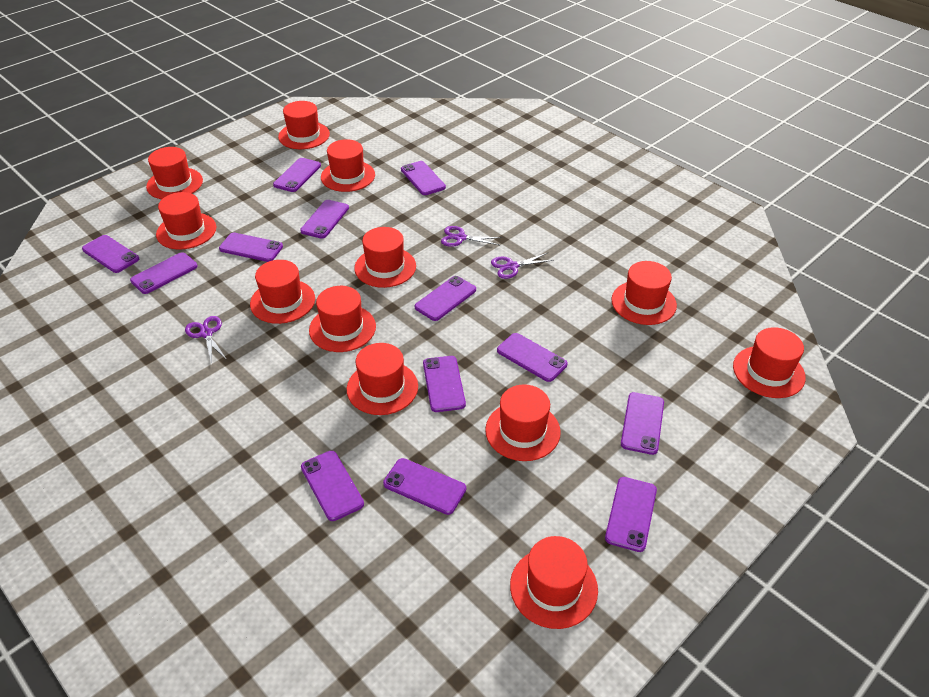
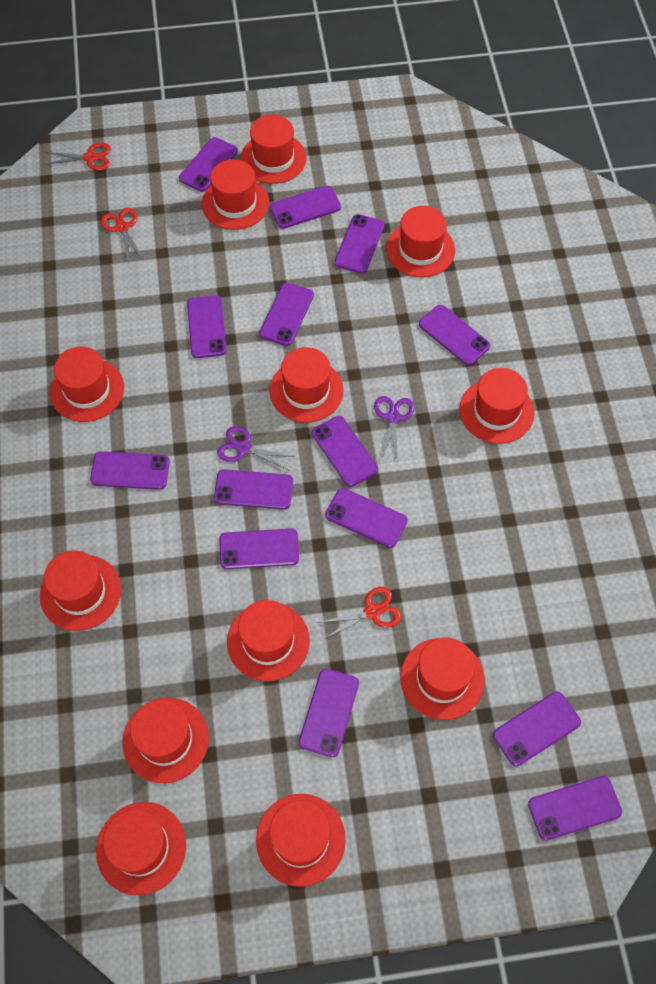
purple phone: 13 -> 14
purple scissors: 3 -> 2
red scissors: 0 -> 3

> **Exercise details**: Once you have located every line with the word "purple" in the material above, list those lines.

> **Result below**:
purple phone: 13 -> 14
purple scissors: 3 -> 2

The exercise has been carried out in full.